[Records excerpted from a collection]
══════════

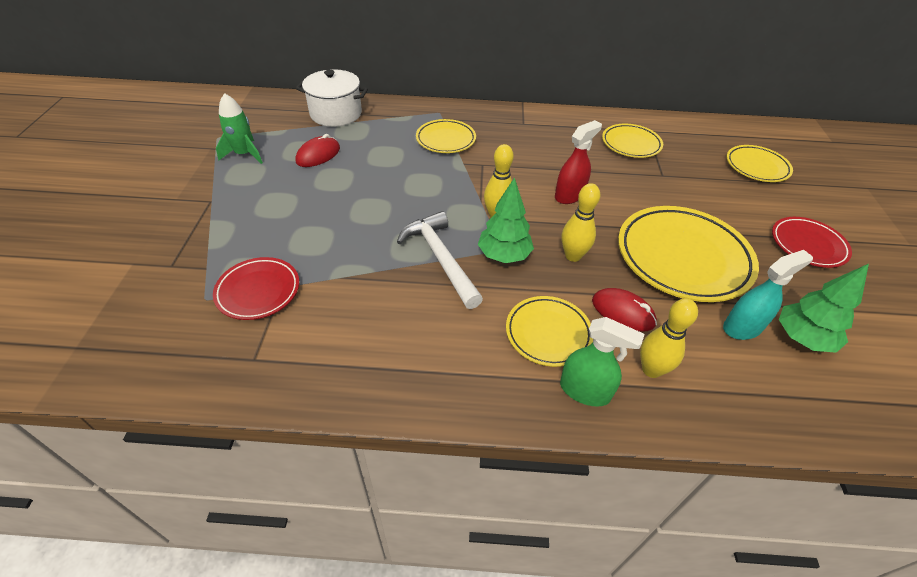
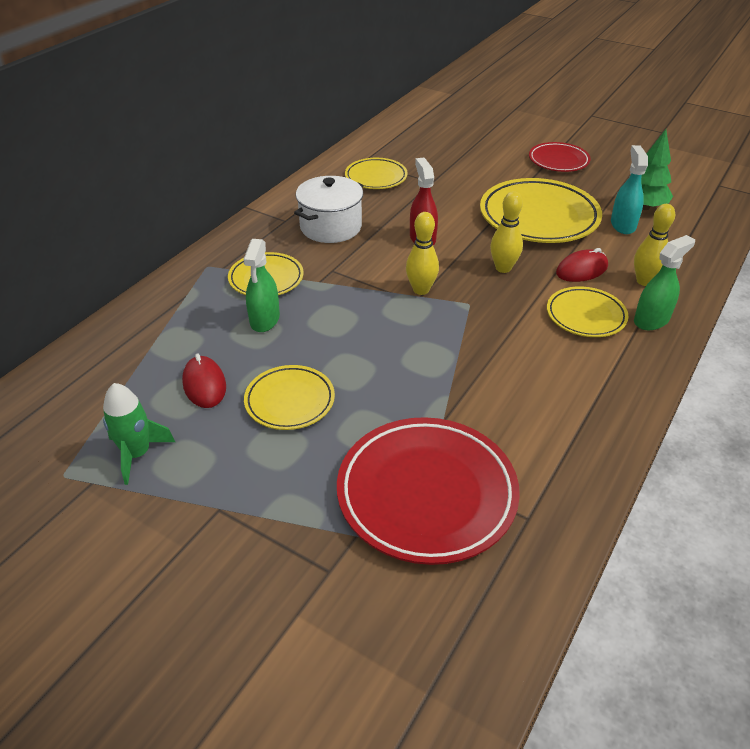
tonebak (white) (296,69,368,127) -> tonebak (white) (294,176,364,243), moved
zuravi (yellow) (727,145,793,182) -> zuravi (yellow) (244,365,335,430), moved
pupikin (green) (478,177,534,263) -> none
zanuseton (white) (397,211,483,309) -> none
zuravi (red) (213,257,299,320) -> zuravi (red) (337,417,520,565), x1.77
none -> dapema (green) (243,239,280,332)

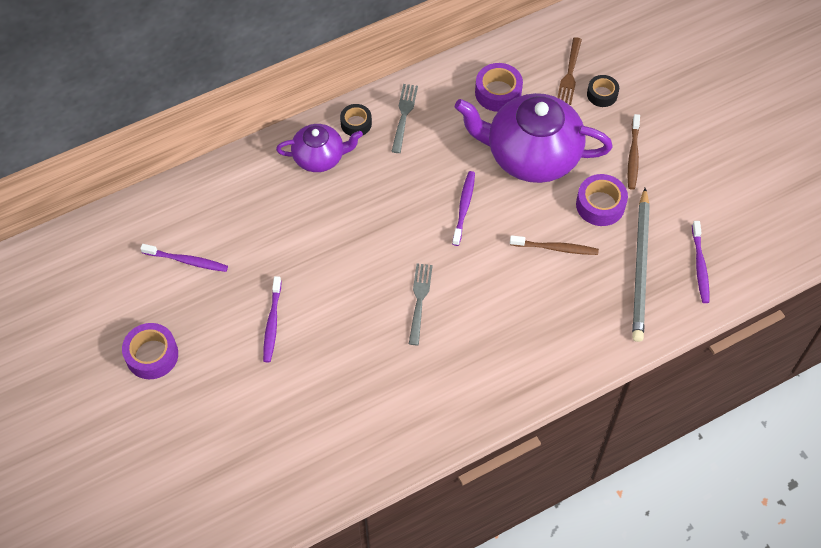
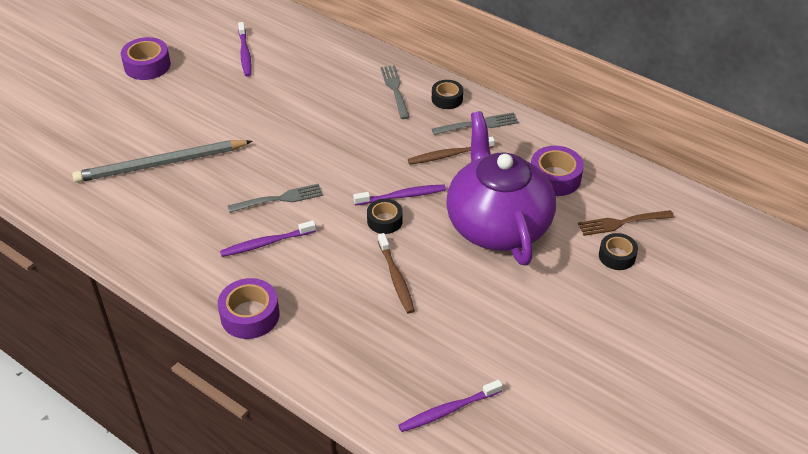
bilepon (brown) (628,114,640,190) -> bilepon (brown) (408,137,495,164), moved
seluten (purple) (276,124,363,172) -> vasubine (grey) (381,65,410,119)
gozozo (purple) (576,174,628,226) -> gozozo (purple) (218,278,280,339), moved
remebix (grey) (632,188,650,342) -> remebix (grey) (72,140,252,183), moved
bilepon (purple) (263,276,281,363) -> bilepon (purple) (220,220,316,257), moved
none -> gozozo (black) (367,199,403,234)

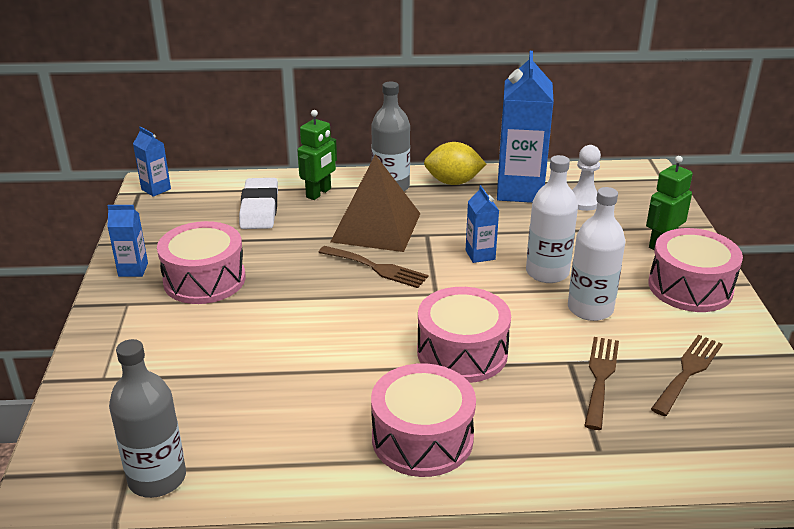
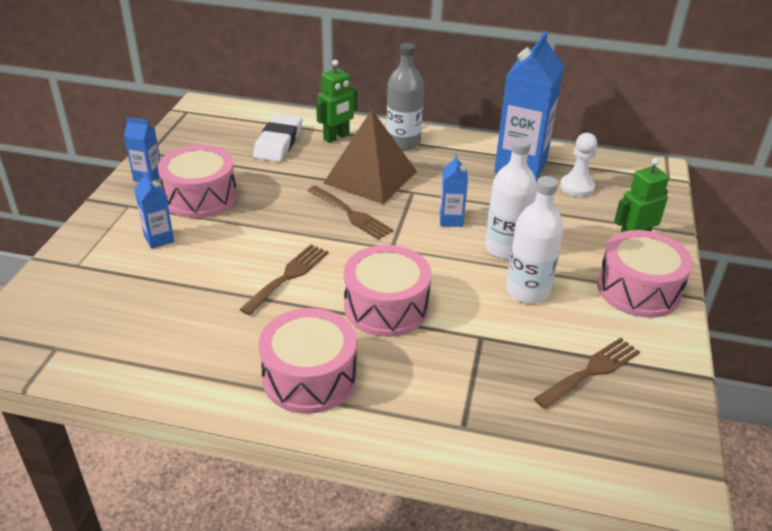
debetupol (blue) (133,127,171,197) -> debetupol (blue) (134,172,174,249), moved
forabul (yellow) (424,142,486,185) -> none
vasubine (brown) (584,337,619,430) -> vasubine (brown) (239,244,329,315), moved
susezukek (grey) (109,339,186,498) -> none

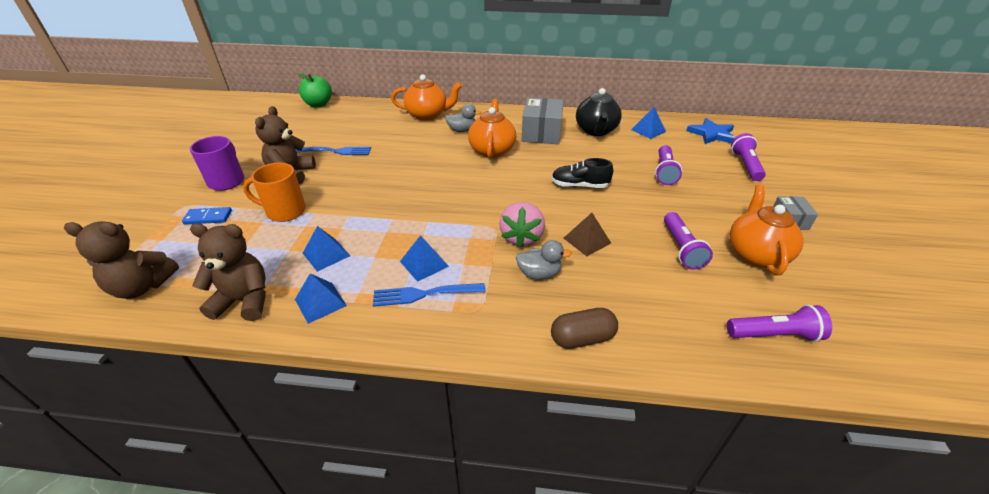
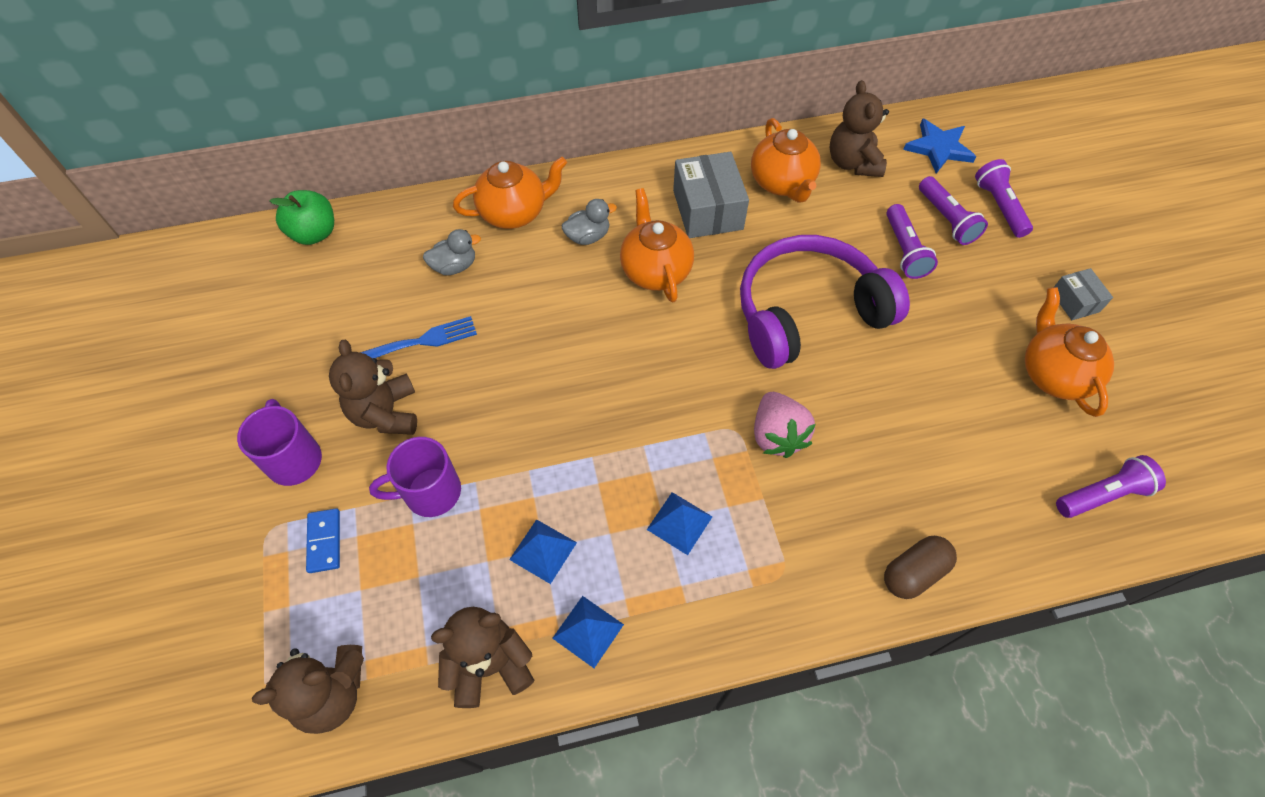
seluten (black) (576,88,622,136) -> seluten (orange) (751,118,821,203)
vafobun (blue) (631,107,666,139) -> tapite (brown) (829,80,889,177)
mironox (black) (551,158,613,188) -> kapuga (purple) (740,235,910,369)
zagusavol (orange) (243,163,306,222) -> zagusavol (purple) (369,437,461,517)
roludak (blue) (182,207,232,225) -> roludak (blue) (306,508,340,573), 75 degrees counterclockwise
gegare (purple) (664,212,713,270) -> gegare (purple) (919,176,988,245), moved
vafobun (brown) (564,213,611,256) -> none
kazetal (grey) (515,240,572,280) -> kazetal (grey) (423,229,481,275), moved
vasubine (blue) (373,283,485,307) -> none

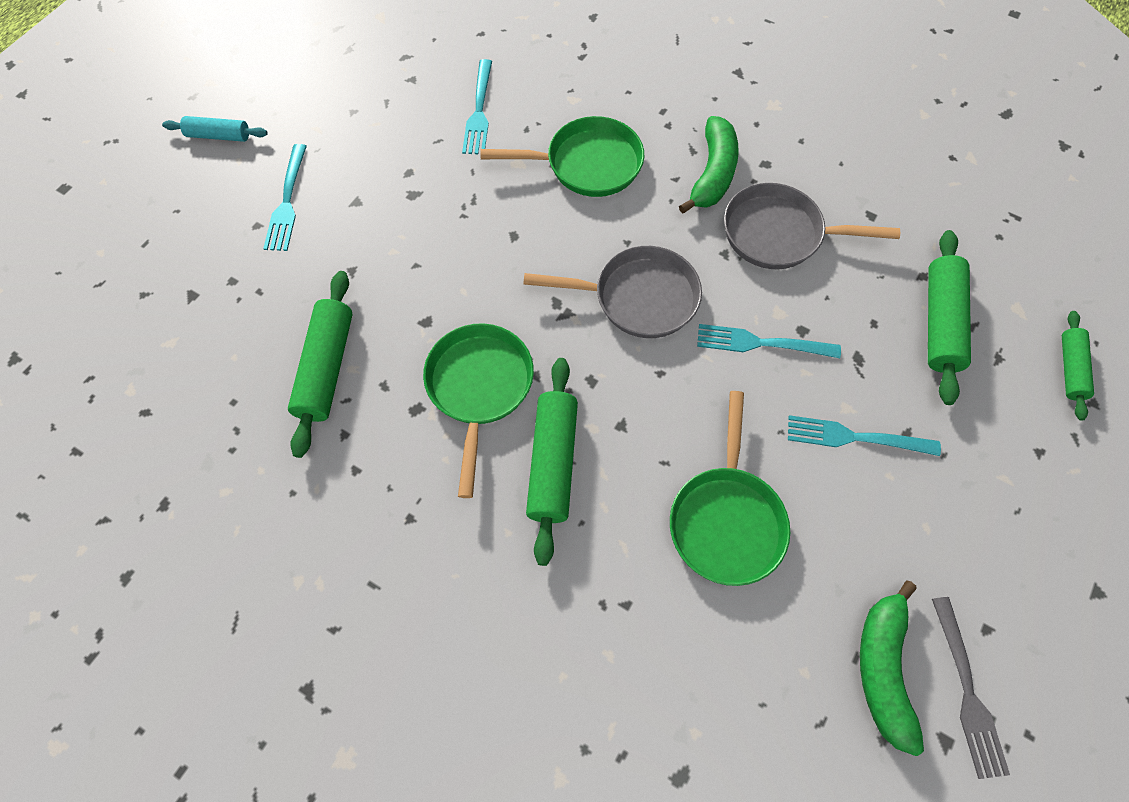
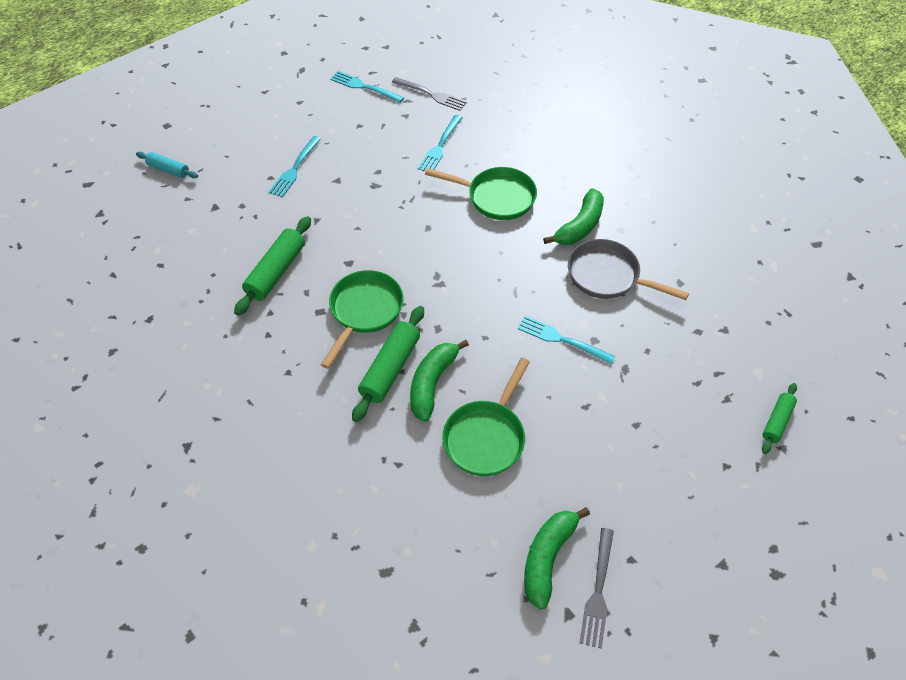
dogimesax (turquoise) (162,116,268,142) -> dogimesax (turquoise) (136,152,198,178), moved
dogimesax (green) (928,230,971,405) -> none
digedek (grey) (523,246,702,338) -> none
vasubine (turquoise) (788,415,941,456) -> vasubine (turquoise) (330,71,404,103), moved
none -> vasubine (grey) (392,77,467,111)
none -> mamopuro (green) (410,340,469,422)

══════════

WORK ORDER – Every line above should be retyped exactly; the pictures do not belong in the copy.

ANSWER TO THIS TASK –
tonebak (white) (296,69,368,127) -> tonebak (white) (294,176,364,243), moved
zuravi (yellow) (727,145,793,182) -> zuravi (yellow) (244,365,335,430), moved
pupikin (green) (478,177,534,263) -> none
zanuseton (white) (397,211,483,309) -> none
zuravi (red) (213,257,299,320) -> zuravi (red) (337,417,520,565), x1.77
none -> dapema (green) (243,239,280,332)

bilepon (brown) (628,114,640,190) -> bilepon (brown) (408,137,495,164), moved
seluten (purple) (276,124,363,172) -> vasubine (grey) (381,65,410,119)
gozozo (purple) (576,174,628,226) -> gozozo (purple) (218,278,280,339), moved
remebix (grey) (632,188,650,342) -> remebix (grey) (72,140,252,183), moved
bilepon (purple) (263,276,281,363) -> bilepon (purple) (220,220,316,257), moved
none -> gozozo (black) (367,199,403,234)

debetupol (blue) (133,127,171,197) -> debetupol (blue) (134,172,174,249), moved
forabul (yellow) (424,142,486,185) -> none
vasubine (brown) (584,337,619,430) -> vasubine (brown) (239,244,329,315), moved
susezukek (grey) (109,339,186,498) -> none

seluten (black) (576,88,622,136) -> seluten (orange) (751,118,821,203)
vafobun (blue) (631,107,666,139) -> tapite (brown) (829,80,889,177)
mironox (black) (551,158,613,188) -> kapuga (purple) (740,235,910,369)
zagusavol (orange) (243,163,306,222) -> zagusavol (purple) (369,437,461,517)
roludak (blue) (182,207,232,225) -> roludak (blue) (306,508,340,573), 75 degrees counterclockwise
gegare (purple) (664,212,713,270) -> gegare (purple) (919,176,988,245), moved
vafobun (brown) (564,213,611,256) -> none
kazetal (grey) (515,240,572,280) -> kazetal (grey) (423,229,481,275), moved
vasubine (blue) (373,283,485,307) -> none

dogimesax (turquoise) (162,116,268,142) -> dogimesax (turquoise) (136,152,198,178), moved
dogimesax (green) (928,230,971,405) -> none
digedek (grey) (523,246,702,338) -> none
vasubine (turquoise) (788,415,941,456) -> vasubine (turquoise) (330,71,404,103), moved
none -> vasubine (grey) (392,77,467,111)
none -> mamopuro (green) (410,340,469,422)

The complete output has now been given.